━━━ Information shown ━━━

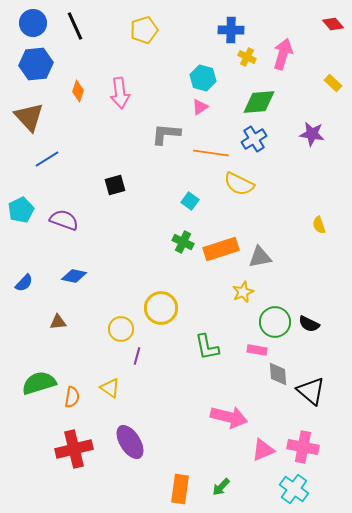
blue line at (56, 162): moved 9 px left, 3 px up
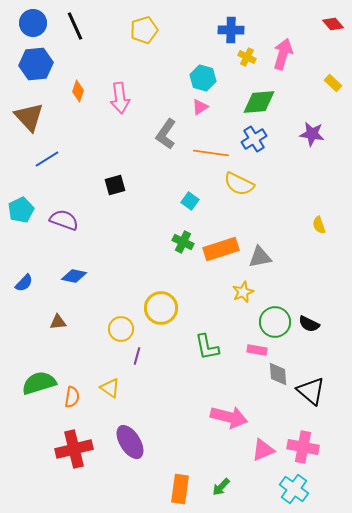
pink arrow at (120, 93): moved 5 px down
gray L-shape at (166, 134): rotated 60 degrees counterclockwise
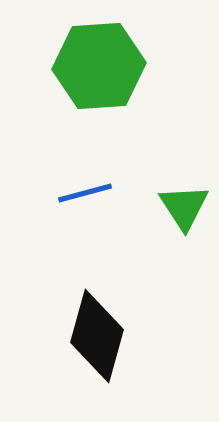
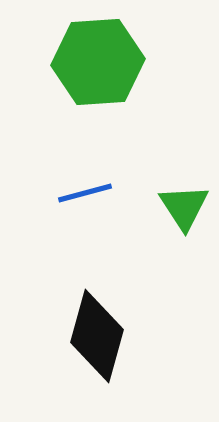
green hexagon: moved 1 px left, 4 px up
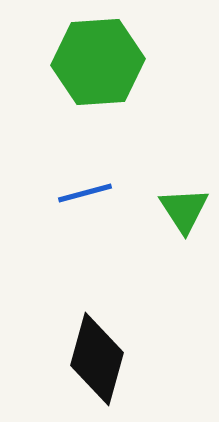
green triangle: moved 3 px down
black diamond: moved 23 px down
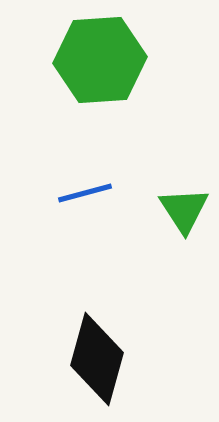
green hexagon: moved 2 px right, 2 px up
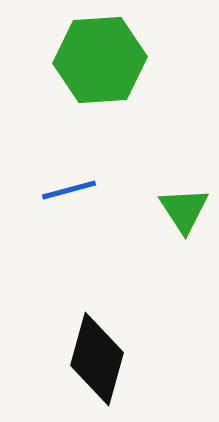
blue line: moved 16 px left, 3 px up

━━━

#### [Aim of the exercise]
Rewrite the lines of the material with "green hexagon" swapped for "teal hexagon" everywhere it appears, changing nothing else and leaving out the pictures.

#### [Task answer]
blue line at (56, 162): moved 9 px left, 3 px up
pink arrow at (120, 93): moved 5 px down
gray L-shape at (166, 134): rotated 60 degrees counterclockwise
teal hexagon: moved 1 px left, 4 px up
green triangle: moved 3 px down
black diamond: moved 23 px down
teal hexagon: moved 2 px right, 2 px up
blue line: moved 16 px left, 3 px up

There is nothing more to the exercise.